» SUPPLIED ENTRIES
Start of Block

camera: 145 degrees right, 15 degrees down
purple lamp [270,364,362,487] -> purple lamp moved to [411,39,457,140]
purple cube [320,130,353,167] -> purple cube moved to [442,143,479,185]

End of Block
Start of Block

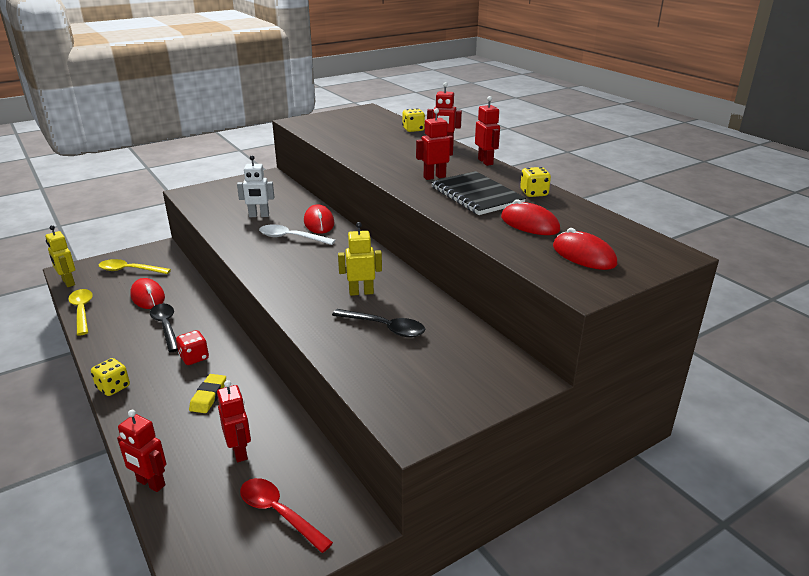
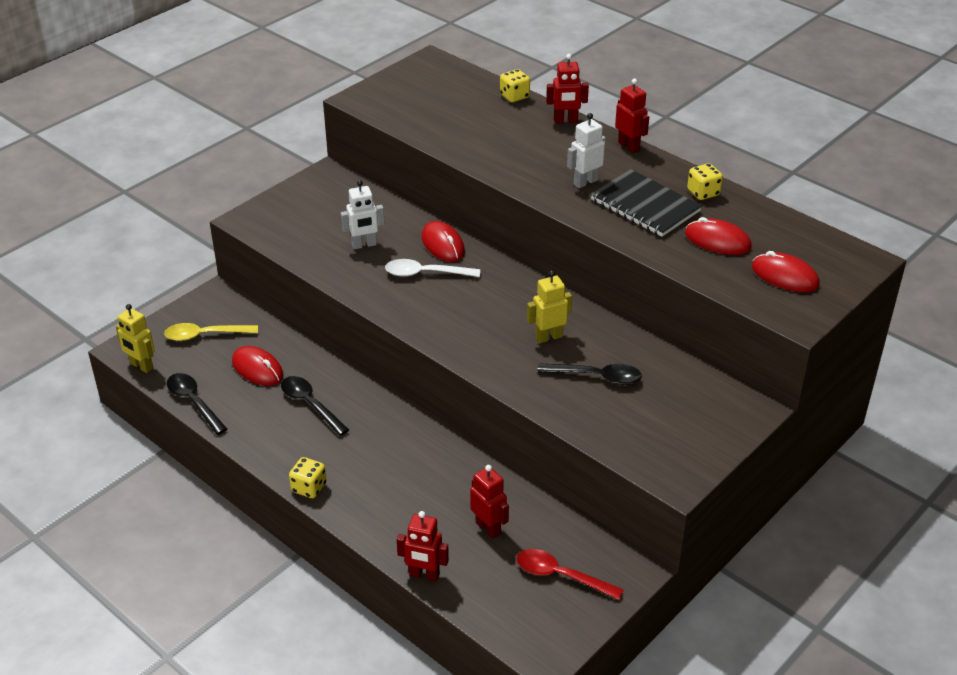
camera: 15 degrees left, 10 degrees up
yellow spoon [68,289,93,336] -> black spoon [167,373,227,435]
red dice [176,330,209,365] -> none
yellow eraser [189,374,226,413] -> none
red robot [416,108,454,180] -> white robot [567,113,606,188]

End of Block

Please output exactly the lines between the one holding "yellow eraser [189,374,226,413] -> none" and the one holding "red robot [416,108,454,180]" in the records above, inclusive, and nothing more.

» ANSWER BOX
yellow eraser [189,374,226,413] -> none
red robot [416,108,454,180] -> white robot [567,113,606,188]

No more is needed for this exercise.